Print nothing but the lines below starting at the line that holds "blue marker: 3 -> 5" and ending at the line that holds "yellow apple: 1 -> 2", including both, each exactly as written.
*** Opening Input records ***
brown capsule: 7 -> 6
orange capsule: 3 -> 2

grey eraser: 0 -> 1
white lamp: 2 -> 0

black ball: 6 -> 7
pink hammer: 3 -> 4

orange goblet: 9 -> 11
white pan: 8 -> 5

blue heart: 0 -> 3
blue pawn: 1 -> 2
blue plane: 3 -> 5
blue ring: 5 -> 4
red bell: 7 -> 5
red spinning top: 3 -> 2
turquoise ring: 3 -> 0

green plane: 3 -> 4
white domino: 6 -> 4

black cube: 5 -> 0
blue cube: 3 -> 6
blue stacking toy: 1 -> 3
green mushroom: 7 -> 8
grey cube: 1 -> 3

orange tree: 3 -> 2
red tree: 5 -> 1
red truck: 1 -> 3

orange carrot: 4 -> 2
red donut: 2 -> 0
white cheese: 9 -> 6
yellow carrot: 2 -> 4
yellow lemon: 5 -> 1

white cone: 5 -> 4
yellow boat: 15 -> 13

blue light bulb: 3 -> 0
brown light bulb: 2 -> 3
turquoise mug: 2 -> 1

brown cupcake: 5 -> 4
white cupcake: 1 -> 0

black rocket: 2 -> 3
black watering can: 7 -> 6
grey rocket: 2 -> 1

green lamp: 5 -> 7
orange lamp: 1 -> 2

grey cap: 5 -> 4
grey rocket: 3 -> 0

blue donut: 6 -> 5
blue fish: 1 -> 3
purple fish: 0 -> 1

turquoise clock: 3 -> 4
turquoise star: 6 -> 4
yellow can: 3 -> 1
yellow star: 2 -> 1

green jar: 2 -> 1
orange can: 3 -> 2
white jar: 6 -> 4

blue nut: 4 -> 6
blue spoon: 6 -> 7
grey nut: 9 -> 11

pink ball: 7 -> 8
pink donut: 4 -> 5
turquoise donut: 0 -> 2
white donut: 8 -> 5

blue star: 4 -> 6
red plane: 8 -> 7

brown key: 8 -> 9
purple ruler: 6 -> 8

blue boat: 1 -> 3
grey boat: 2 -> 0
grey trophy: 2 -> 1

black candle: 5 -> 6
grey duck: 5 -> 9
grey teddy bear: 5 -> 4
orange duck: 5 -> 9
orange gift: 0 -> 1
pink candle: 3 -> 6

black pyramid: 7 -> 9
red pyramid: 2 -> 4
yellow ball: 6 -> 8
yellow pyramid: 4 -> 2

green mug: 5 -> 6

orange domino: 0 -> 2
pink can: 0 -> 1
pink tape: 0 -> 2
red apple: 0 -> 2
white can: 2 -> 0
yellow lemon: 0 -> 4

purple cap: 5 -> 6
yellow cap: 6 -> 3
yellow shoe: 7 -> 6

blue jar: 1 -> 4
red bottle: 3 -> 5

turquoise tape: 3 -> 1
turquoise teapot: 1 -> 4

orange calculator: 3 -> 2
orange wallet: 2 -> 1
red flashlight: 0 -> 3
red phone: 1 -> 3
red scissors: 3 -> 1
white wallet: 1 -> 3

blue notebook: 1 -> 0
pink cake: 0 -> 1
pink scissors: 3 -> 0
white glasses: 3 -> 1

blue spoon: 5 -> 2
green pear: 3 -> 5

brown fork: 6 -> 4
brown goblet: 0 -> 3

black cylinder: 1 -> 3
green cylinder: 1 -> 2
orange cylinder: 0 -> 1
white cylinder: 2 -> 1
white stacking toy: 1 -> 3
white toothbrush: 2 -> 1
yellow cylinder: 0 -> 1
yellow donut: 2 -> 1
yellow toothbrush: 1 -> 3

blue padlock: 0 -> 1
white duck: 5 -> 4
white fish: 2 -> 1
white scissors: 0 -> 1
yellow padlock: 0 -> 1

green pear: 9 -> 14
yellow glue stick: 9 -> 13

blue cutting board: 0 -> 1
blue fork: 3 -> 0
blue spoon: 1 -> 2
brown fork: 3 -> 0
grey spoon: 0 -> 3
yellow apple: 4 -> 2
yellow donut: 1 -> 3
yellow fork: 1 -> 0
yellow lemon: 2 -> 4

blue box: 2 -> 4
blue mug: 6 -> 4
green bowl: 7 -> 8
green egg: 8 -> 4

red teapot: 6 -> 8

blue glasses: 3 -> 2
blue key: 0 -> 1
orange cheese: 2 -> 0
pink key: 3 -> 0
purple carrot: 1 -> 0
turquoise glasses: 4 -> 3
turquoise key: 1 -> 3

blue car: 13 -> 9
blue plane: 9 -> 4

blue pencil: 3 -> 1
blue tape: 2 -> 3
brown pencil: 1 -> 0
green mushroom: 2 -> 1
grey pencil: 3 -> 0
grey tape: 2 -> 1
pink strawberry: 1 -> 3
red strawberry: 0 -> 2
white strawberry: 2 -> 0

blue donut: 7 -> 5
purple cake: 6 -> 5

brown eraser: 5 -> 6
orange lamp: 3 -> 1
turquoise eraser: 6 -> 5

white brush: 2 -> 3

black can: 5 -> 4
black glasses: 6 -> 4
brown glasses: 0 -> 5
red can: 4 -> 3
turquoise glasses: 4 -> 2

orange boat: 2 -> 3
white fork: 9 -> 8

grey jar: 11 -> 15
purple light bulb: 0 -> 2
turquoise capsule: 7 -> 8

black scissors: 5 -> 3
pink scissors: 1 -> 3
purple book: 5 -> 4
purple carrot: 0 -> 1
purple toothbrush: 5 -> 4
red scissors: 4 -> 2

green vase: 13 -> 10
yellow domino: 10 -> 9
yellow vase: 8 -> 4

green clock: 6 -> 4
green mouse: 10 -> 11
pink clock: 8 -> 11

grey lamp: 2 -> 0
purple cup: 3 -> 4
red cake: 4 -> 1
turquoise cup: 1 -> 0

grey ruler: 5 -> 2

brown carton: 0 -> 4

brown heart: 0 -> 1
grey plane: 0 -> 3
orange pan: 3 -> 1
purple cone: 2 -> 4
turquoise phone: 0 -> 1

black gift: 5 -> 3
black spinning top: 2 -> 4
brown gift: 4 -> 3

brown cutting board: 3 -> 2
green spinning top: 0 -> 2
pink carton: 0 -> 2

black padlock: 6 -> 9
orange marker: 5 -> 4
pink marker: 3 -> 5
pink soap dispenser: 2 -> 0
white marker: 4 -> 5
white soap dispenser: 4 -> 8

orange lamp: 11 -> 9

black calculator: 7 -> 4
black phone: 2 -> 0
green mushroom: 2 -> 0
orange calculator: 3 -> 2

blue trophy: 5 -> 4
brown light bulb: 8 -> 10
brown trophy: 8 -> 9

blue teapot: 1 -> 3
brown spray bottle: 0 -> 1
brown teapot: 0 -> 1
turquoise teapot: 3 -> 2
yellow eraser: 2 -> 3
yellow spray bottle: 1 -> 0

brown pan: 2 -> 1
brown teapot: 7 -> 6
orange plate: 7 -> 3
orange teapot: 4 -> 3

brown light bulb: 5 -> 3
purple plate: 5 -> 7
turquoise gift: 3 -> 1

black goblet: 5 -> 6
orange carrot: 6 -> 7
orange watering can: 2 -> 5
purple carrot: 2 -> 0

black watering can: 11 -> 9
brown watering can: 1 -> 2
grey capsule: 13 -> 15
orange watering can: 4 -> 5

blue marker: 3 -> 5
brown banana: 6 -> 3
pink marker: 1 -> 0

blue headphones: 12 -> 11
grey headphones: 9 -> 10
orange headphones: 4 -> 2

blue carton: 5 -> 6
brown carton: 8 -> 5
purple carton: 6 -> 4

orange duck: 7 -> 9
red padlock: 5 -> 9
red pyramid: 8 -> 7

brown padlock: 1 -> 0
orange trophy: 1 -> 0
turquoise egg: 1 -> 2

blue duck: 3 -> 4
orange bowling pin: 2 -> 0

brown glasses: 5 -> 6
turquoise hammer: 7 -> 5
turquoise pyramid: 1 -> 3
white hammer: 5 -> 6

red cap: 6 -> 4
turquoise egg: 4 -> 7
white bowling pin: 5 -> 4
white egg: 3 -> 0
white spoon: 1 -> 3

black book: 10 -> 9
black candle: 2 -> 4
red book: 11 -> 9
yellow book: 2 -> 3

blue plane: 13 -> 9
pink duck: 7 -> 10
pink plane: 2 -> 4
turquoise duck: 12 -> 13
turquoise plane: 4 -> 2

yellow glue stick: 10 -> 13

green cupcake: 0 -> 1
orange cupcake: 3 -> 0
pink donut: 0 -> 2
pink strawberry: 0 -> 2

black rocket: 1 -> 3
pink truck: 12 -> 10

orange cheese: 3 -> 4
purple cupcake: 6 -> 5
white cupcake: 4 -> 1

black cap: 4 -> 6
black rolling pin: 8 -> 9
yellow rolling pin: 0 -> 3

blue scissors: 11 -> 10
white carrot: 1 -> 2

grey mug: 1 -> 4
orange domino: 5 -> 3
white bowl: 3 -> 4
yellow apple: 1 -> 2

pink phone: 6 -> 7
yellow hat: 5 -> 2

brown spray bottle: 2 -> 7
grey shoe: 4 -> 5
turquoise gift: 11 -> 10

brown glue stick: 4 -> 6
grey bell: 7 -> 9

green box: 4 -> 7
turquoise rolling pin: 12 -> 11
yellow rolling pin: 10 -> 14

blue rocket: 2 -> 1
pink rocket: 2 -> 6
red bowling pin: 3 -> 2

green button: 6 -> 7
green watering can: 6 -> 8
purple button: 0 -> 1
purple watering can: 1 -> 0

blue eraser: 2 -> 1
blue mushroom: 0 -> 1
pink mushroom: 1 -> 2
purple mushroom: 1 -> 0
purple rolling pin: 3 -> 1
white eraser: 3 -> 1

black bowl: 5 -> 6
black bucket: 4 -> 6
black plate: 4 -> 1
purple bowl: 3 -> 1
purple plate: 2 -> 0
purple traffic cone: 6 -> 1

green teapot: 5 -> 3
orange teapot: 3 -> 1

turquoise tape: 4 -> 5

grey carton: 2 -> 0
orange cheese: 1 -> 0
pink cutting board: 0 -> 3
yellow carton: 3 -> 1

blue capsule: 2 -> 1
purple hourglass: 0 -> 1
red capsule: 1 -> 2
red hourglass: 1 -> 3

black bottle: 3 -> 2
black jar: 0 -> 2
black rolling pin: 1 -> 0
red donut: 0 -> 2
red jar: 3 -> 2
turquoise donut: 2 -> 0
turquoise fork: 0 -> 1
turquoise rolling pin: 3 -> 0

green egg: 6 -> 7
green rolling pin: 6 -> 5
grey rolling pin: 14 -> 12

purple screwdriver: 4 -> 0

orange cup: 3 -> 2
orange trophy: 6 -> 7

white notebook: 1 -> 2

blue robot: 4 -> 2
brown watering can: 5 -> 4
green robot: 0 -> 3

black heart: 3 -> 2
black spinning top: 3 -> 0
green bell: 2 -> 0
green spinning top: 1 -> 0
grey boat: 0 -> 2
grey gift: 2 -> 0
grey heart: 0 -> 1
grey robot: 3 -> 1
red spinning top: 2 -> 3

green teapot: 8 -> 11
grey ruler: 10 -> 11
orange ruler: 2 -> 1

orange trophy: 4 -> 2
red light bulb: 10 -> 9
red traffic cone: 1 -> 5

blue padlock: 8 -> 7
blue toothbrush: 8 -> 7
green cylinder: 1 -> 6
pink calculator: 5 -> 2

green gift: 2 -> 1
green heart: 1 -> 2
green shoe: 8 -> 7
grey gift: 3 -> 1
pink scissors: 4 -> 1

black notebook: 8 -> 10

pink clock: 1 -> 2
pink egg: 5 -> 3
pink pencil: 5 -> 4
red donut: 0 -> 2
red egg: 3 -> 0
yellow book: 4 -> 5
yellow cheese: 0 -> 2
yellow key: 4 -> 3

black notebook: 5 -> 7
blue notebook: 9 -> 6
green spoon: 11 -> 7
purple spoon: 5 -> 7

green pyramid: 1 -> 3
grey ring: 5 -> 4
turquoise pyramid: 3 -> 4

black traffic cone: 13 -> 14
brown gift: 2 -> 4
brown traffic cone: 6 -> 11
*** Closing Input records ***
### Task result
blue marker: 3 -> 5
brown banana: 6 -> 3
pink marker: 1 -> 0

blue headphones: 12 -> 11
grey headphones: 9 -> 10
orange headphones: 4 -> 2

blue carton: 5 -> 6
brown carton: 8 -> 5
purple carton: 6 -> 4

orange duck: 7 -> 9
red padlock: 5 -> 9
red pyramid: 8 -> 7

brown padlock: 1 -> 0
orange trophy: 1 -> 0
turquoise egg: 1 -> 2

blue duck: 3 -> 4
orange bowling pin: 2 -> 0

brown glasses: 5 -> 6
turquoise hammer: 7 -> 5
turquoise pyramid: 1 -> 3
white hammer: 5 -> 6

red cap: 6 -> 4
turquoise egg: 4 -> 7
white bowling pin: 5 -> 4
white egg: 3 -> 0
white spoon: 1 -> 3

black book: 10 -> 9
black candle: 2 -> 4
red book: 11 -> 9
yellow book: 2 -> 3

blue plane: 13 -> 9
pink duck: 7 -> 10
pink plane: 2 -> 4
turquoise duck: 12 -> 13
turquoise plane: 4 -> 2

yellow glue stick: 10 -> 13

green cupcake: 0 -> 1
orange cupcake: 3 -> 0
pink donut: 0 -> 2
pink strawberry: 0 -> 2

black rocket: 1 -> 3
pink truck: 12 -> 10

orange cheese: 3 -> 4
purple cupcake: 6 -> 5
white cupcake: 4 -> 1

black cap: 4 -> 6
black rolling pin: 8 -> 9
yellow rolling pin: 0 -> 3

blue scissors: 11 -> 10
white carrot: 1 -> 2

grey mug: 1 -> 4
orange domino: 5 -> 3
white bowl: 3 -> 4
yellow apple: 1 -> 2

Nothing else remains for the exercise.